Exercise prompt – Your copy of the entries below should hold exactly the lines from the one containing "green circle: (64, 29) -> (56, 52), size x1.4" to the one containing "black cross: (143, 134) -> (311, 233), moved", inclusive, and no pictures.

Data for this exercise –
[Start of section]
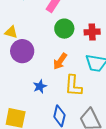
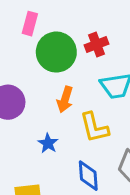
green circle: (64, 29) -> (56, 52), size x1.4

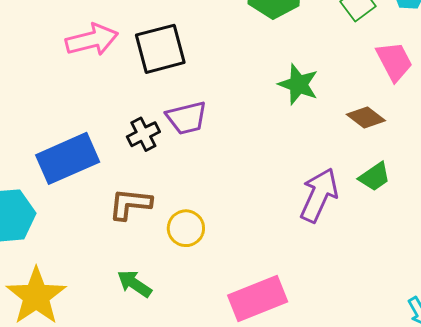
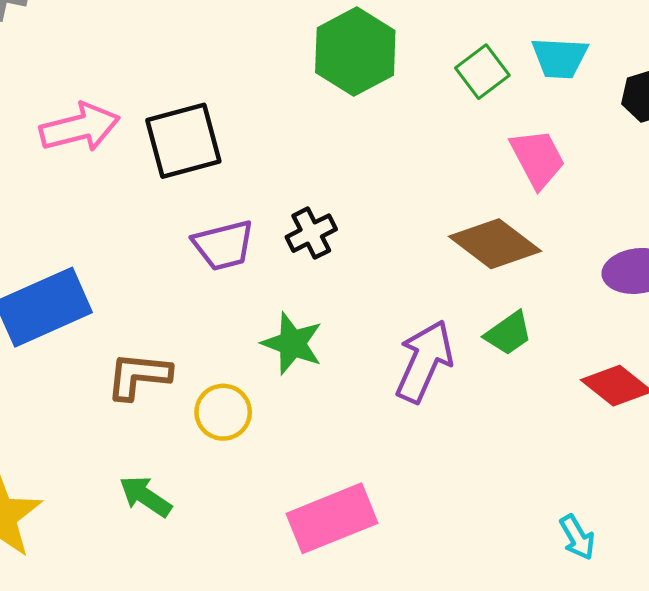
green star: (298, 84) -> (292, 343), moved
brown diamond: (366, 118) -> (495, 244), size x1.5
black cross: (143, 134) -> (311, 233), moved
[End of section]
[Start of section]
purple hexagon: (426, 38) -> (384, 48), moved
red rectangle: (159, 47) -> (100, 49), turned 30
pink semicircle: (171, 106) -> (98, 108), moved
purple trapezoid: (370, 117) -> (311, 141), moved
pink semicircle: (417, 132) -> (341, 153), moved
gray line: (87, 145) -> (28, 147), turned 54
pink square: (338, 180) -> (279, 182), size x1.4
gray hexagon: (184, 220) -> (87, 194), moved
[End of section]
[Start of section]
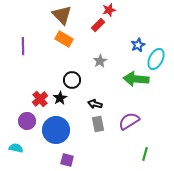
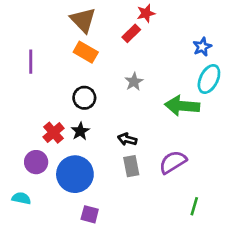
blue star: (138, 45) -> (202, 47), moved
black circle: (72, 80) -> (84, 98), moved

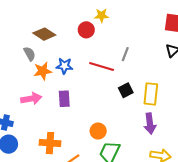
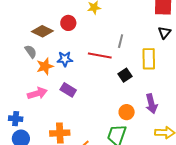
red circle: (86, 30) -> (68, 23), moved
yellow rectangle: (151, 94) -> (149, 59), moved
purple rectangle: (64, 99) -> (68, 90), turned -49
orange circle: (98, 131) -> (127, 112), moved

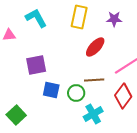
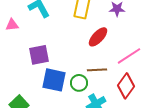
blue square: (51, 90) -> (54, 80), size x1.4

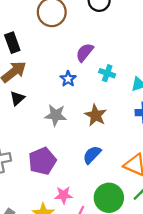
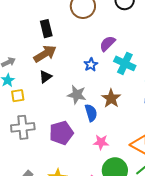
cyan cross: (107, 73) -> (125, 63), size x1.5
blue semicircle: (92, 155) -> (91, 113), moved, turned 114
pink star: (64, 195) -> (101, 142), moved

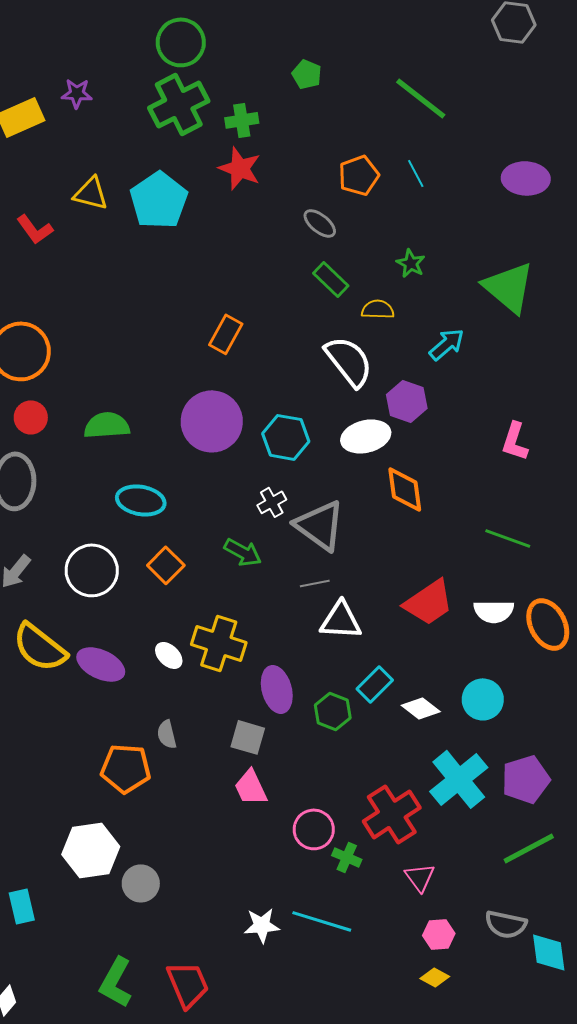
[End of section]
Expected answer –
green circle: (64, 29) -> (56, 52), size x1.4

green star: (298, 84) -> (292, 343), moved
brown diamond: (366, 118) -> (495, 244), size x1.5
black cross: (143, 134) -> (311, 233), moved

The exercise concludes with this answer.